» **What you will do**: Output every line below exactly, please, omitting pictures.

» **Given data**:
┌──

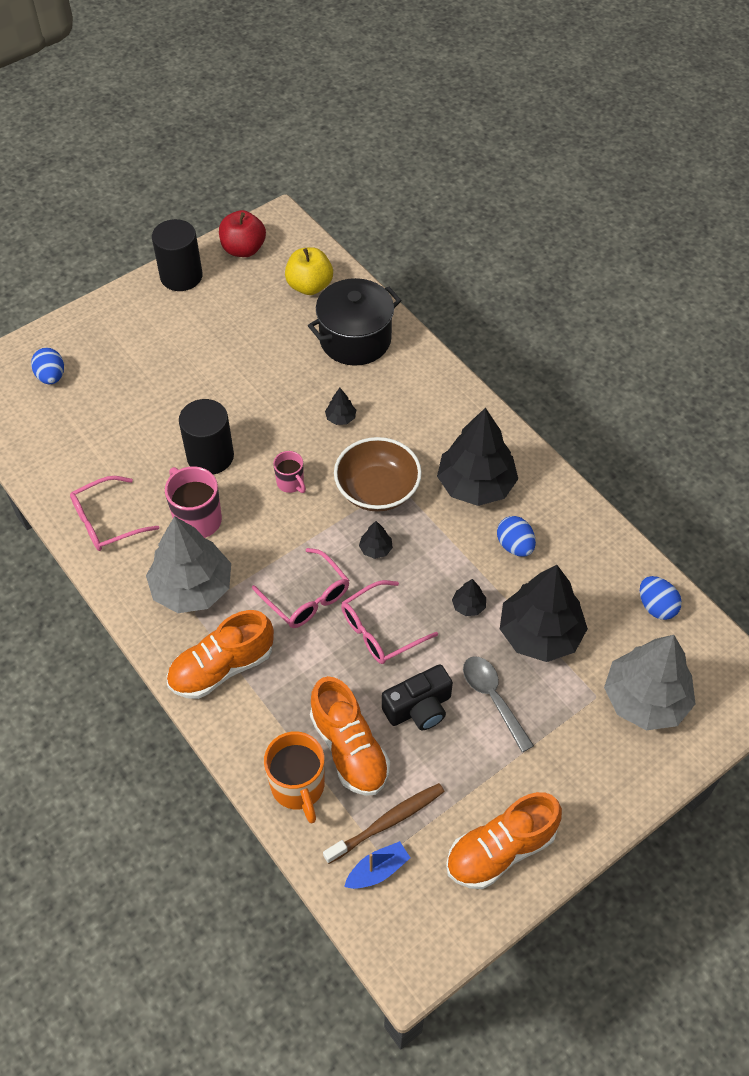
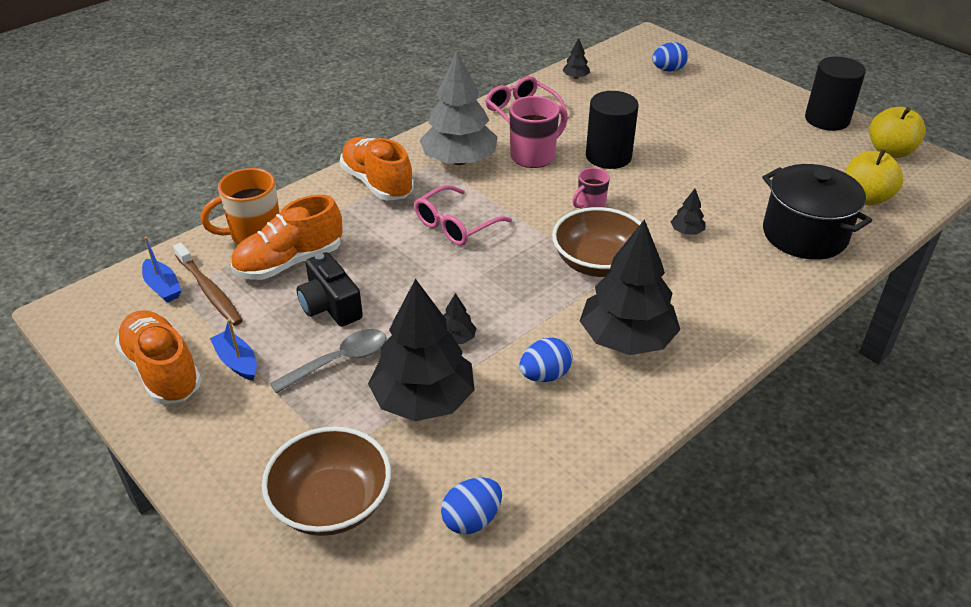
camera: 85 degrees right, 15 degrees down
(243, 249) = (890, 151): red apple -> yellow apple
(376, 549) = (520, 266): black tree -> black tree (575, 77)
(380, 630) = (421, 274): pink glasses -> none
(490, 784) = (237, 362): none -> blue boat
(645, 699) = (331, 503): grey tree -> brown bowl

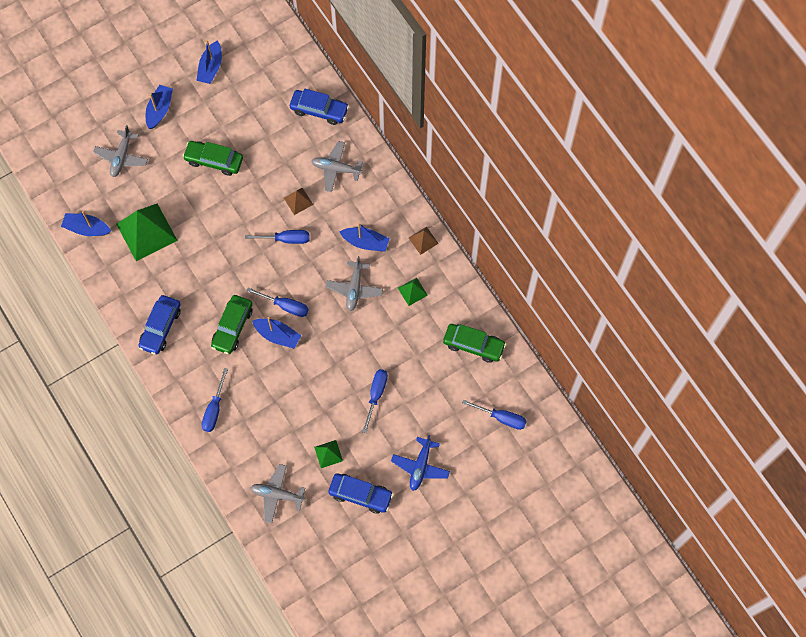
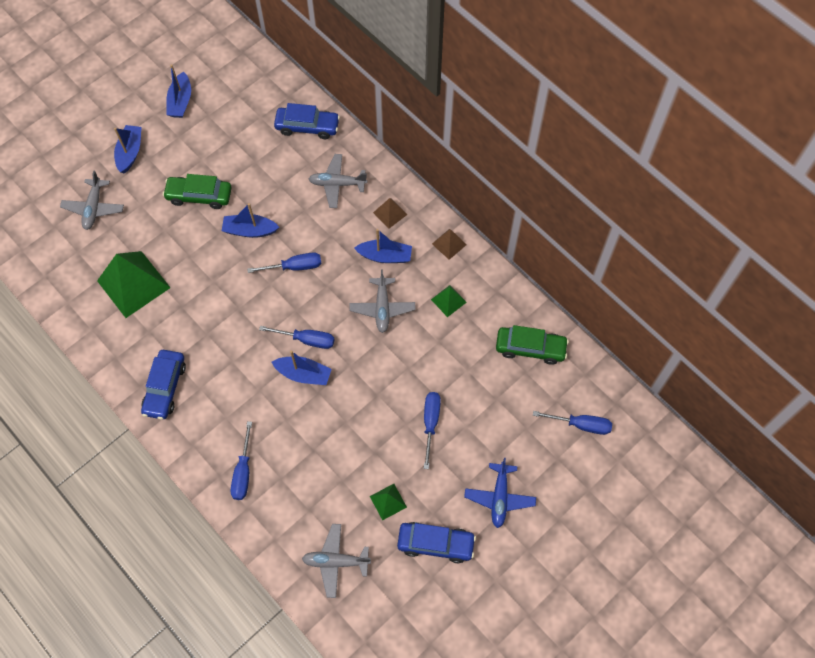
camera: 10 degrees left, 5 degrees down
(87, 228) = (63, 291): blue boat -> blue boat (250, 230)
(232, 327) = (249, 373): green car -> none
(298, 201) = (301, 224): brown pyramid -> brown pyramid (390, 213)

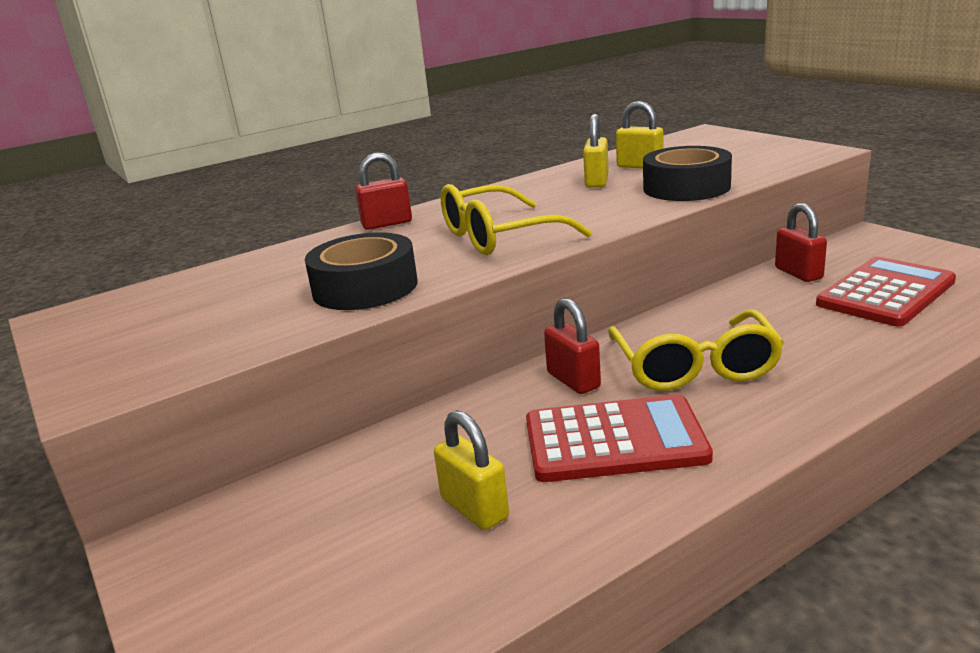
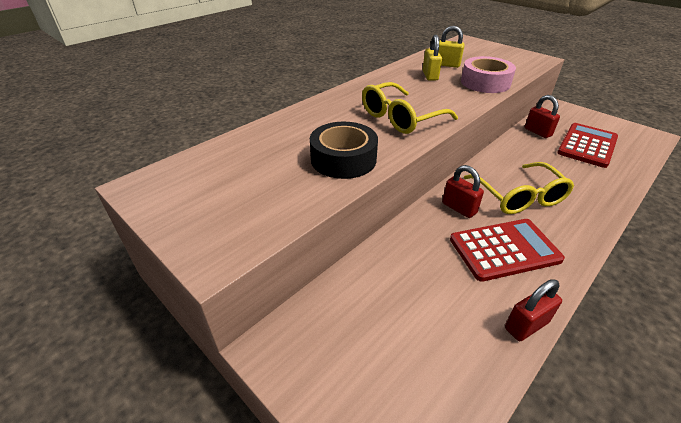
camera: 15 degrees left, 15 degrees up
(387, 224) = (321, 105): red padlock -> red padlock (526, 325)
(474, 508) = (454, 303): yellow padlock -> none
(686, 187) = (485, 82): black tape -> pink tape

└──

» **Response to the exercise**:
camera: 85 degrees right, 15 degrees down
(243, 249) = (890, 151): red apple -> yellow apple
(376, 549) = (520, 266): black tree -> black tree (575, 77)
(380, 630) = (421, 274): pink glasses -> none
(490, 784) = (237, 362): none -> blue boat
(645, 699) = (331, 503): grey tree -> brown bowl

camera: 10 degrees left, 5 degrees down
(87, 228) = (63, 291): blue boat -> blue boat (250, 230)
(232, 327) = (249, 373): green car -> none
(298, 201) = (301, 224): brown pyramid -> brown pyramid (390, 213)

camera: 15 degrees left, 15 degrees up
(387, 224) = (321, 105): red padlock -> red padlock (526, 325)
(474, 508) = (454, 303): yellow padlock -> none
(686, 187) = (485, 82): black tape -> pink tape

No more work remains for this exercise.